Revision tracking records:
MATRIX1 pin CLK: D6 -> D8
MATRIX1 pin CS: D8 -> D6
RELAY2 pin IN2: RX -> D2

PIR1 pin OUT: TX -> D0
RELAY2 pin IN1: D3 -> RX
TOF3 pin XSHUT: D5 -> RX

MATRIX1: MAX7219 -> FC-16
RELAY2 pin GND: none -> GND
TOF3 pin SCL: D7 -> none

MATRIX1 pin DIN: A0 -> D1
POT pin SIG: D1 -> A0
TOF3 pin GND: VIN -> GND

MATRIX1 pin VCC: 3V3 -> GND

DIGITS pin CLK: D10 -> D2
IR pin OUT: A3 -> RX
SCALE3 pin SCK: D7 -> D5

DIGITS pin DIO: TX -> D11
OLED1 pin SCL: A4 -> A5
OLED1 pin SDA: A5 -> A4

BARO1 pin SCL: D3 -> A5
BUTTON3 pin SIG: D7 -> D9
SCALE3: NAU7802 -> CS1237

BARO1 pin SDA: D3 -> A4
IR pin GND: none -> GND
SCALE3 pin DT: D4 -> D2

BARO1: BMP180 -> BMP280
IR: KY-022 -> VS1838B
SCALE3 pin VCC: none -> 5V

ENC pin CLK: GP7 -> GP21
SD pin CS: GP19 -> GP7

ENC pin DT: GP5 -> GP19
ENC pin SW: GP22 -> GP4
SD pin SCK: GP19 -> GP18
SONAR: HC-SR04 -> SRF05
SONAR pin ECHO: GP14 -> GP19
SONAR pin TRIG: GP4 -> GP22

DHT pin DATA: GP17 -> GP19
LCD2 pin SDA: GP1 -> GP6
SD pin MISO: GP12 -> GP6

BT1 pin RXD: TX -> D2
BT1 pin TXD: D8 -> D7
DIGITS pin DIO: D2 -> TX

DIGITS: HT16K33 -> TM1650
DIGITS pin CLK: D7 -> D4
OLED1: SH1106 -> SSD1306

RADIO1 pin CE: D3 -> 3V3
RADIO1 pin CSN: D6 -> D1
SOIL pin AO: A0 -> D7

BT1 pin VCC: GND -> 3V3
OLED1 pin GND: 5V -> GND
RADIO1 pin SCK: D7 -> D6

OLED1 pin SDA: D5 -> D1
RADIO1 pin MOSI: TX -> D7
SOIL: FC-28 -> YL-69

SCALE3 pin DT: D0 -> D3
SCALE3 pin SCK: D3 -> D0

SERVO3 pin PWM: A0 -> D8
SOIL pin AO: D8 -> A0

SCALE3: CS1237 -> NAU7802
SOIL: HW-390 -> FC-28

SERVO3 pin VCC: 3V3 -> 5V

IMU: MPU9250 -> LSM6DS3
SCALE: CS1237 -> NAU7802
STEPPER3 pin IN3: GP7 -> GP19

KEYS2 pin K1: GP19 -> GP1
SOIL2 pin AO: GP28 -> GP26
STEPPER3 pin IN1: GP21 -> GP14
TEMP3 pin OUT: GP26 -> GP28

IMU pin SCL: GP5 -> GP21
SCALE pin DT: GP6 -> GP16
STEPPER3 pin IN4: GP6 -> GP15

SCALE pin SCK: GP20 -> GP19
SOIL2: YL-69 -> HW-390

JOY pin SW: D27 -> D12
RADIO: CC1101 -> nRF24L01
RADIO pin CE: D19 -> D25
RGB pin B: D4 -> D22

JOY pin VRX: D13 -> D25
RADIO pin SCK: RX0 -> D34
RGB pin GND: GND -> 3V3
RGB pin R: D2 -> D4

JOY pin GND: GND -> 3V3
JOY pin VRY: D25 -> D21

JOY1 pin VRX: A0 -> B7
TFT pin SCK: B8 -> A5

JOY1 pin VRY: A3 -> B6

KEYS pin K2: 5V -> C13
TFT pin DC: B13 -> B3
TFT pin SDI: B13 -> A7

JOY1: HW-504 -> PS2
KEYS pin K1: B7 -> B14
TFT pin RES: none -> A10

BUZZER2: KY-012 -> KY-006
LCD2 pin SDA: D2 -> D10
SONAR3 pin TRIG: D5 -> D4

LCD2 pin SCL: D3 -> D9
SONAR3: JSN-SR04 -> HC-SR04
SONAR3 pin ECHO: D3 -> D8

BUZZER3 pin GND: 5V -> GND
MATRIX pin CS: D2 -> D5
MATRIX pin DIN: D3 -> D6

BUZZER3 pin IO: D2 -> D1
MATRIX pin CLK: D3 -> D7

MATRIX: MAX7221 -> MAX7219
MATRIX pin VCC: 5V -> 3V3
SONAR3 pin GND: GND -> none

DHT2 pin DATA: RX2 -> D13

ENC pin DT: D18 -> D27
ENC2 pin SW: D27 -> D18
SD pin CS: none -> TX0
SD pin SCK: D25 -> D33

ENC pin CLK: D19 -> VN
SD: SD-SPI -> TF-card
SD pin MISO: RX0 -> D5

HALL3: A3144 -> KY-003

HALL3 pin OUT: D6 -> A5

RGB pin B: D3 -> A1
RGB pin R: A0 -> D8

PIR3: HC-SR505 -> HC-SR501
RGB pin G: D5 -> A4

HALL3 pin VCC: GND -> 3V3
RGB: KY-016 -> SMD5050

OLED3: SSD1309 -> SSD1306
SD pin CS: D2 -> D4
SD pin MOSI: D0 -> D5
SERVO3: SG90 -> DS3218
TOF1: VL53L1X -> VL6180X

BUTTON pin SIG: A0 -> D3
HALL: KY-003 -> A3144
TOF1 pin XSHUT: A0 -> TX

→ ASSIGNED TASK
Among the records above, a stretch begins at the line containing "ENC pin SW: GP22 -> GP4" and ends at the line containing "MATRIX pin CS: D2 -> D5". Restate that stretch word for word, and nothing else.

→ RESPONSE
ENC pin SW: GP22 -> GP4
SD pin SCK: GP19 -> GP18
SONAR: HC-SR04 -> SRF05
SONAR pin ECHO: GP14 -> GP19
SONAR pin TRIG: GP4 -> GP22

DHT pin DATA: GP17 -> GP19
LCD2 pin SDA: GP1 -> GP6
SD pin MISO: GP12 -> GP6

BT1 pin RXD: TX -> D2
BT1 pin TXD: D8 -> D7
DIGITS pin DIO: D2 -> TX

DIGITS: HT16K33 -> TM1650
DIGITS pin CLK: D7 -> D4
OLED1: SH1106 -> SSD1306

RADIO1 pin CE: D3 -> 3V3
RADIO1 pin CSN: D6 -> D1
SOIL pin AO: A0 -> D7

BT1 pin VCC: GND -> 3V3
OLED1 pin GND: 5V -> GND
RADIO1 pin SCK: D7 -> D6

OLED1 pin SDA: D5 -> D1
RADIO1 pin MOSI: TX -> D7
SOIL: FC-28 -> YL-69

SCALE3 pin DT: D0 -> D3
SCALE3 pin SCK: D3 -> D0

SERVO3 pin PWM: A0 -> D8
SOIL pin AO: D8 -> A0

SCALE3: CS1237 -> NAU7802
SOIL: HW-390 -> FC-28

SERVO3 pin VCC: 3V3 -> 5V

IMU: MPU9250 -> LSM6DS3
SCALE: CS1237 -> NAU7802
STEPPER3 pin IN3: GP7 -> GP19

KEYS2 pin K1: GP19 -> GP1
SOIL2 pin AO: GP28 -> GP26
STEPPER3 pin IN1: GP21 -> GP14
TEMP3 pin OUT: GP26 -> GP28

IMU pin SCL: GP5 -> GP21
SCALE pin DT: GP6 -> GP16
STEPPER3 pin IN4: GP6 -> GP15

SCALE pin SCK: GP20 -> GP19
SOIL2: YL-69 -> HW-390

JOY pin SW: D27 -> D12
RADIO: CC1101 -> nRF24L01
RADIO pin CE: D19 -> D25
RGB pin B: D4 -> D22

JOY pin VRX: D13 -> D25
RADIO pin SCK: RX0 -> D34
RGB pin GND: GND -> 3V3
RGB pin R: D2 -> D4

JOY pin GND: GND -> 3V3
JOY pin VRY: D25 -> D21

JOY1 pin VRX: A0 -> B7
TFT pin SCK: B8 -> A5

JOY1 pin VRY: A3 -> B6

KEYS pin K2: 5V -> C13
TFT pin DC: B13 -> B3
TFT pin SDI: B13 -> A7

JOY1: HW-504 -> PS2
KEYS pin K1: B7 -> B14
TFT pin RES: none -> A10

BUZZER2: KY-012 -> KY-006
LCD2 pin SDA: D2 -> D10
SONAR3 pin TRIG: D5 -> D4

LCD2 pin SCL: D3 -> D9
SONAR3: JSN-SR04 -> HC-SR04
SONAR3 pin ECHO: D3 -> D8

BUZZER3 pin GND: 5V -> GND
MATRIX pin CS: D2 -> D5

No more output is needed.